- Request
Search the listing for the word "bottle" and return each line that contains it.
:: The data
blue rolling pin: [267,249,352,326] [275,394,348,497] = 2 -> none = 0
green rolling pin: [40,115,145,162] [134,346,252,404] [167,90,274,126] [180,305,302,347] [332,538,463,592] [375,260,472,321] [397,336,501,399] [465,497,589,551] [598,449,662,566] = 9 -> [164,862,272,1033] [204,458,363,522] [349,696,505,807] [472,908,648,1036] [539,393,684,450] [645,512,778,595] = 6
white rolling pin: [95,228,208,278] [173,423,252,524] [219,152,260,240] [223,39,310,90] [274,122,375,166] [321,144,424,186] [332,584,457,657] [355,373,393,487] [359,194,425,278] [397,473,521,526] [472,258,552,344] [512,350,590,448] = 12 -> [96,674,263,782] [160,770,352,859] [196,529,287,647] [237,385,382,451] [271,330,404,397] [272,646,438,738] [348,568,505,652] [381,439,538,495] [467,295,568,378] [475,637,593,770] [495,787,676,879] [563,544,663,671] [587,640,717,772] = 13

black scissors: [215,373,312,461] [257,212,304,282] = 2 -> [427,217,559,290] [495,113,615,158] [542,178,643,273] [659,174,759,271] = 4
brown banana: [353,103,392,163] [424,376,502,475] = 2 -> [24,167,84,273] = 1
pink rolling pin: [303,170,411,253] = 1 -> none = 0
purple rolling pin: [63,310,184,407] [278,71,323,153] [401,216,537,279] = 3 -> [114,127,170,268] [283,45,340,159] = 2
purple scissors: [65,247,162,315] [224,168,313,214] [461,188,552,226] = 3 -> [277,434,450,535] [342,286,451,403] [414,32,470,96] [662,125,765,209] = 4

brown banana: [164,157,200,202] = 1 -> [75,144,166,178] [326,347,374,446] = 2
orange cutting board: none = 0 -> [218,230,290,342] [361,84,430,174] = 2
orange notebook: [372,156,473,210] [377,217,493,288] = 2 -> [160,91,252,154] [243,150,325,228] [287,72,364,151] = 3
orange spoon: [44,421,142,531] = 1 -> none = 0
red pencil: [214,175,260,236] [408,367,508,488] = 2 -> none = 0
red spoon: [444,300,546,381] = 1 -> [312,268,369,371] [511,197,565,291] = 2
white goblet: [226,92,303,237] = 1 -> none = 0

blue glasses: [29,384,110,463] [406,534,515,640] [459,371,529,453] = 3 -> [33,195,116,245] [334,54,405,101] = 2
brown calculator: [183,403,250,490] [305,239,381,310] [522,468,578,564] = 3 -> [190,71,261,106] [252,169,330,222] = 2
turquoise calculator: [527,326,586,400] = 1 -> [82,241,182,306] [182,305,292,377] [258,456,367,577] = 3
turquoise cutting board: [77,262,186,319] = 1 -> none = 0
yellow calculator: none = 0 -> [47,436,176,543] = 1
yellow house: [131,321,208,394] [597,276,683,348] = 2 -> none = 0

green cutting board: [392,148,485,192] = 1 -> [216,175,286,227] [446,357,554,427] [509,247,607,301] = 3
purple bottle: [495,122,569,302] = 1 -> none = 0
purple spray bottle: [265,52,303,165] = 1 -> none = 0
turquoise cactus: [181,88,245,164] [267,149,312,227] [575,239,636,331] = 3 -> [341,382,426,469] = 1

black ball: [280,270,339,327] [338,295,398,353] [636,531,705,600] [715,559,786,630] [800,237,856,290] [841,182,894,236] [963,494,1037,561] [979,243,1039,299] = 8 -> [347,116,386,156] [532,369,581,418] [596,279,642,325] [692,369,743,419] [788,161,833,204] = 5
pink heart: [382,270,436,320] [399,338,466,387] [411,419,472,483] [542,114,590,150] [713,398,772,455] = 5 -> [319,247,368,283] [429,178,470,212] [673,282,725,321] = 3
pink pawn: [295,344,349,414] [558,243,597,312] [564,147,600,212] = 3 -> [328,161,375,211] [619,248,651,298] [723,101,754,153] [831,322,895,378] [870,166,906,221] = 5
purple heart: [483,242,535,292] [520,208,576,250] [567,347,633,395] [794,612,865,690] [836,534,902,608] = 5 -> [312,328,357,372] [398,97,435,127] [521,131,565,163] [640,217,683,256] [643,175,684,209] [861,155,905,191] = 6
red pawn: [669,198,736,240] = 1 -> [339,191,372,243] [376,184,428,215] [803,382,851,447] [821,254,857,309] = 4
::::
- Finished task
purple bottle: [495,122,569,302] = 1 -> none = 0
purple spray bottle: [265,52,303,165] = 1 -> none = 0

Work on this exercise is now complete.